Every line below is to be set down again exactly; any image stays out.

---------- Data block ----------

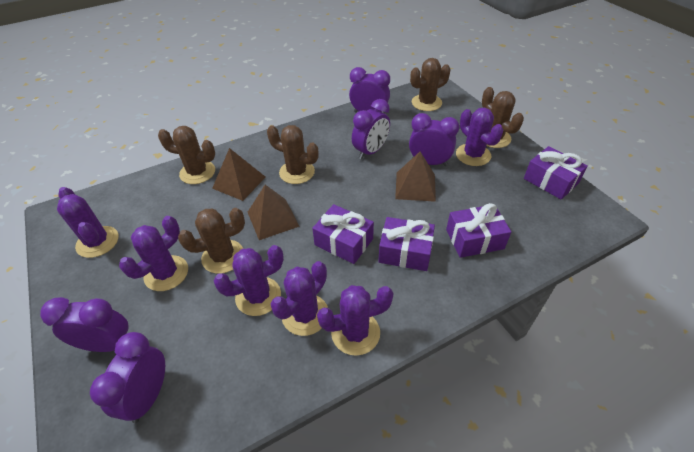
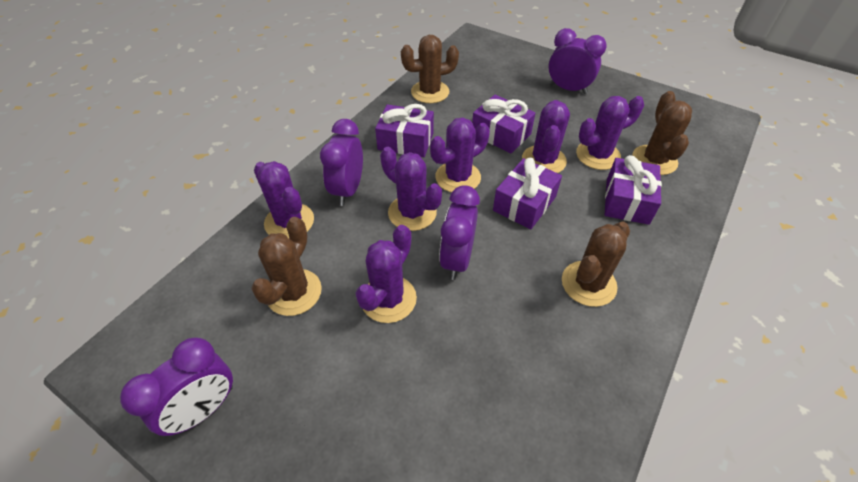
brown cactus: 5 -> 4
brown pyramid: 3 -> 0
purple clock: 5 -> 4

----------

**Response below:**
brown cactus: 5 -> 4
brown pyramid: 3 -> 0
purple clock: 5 -> 4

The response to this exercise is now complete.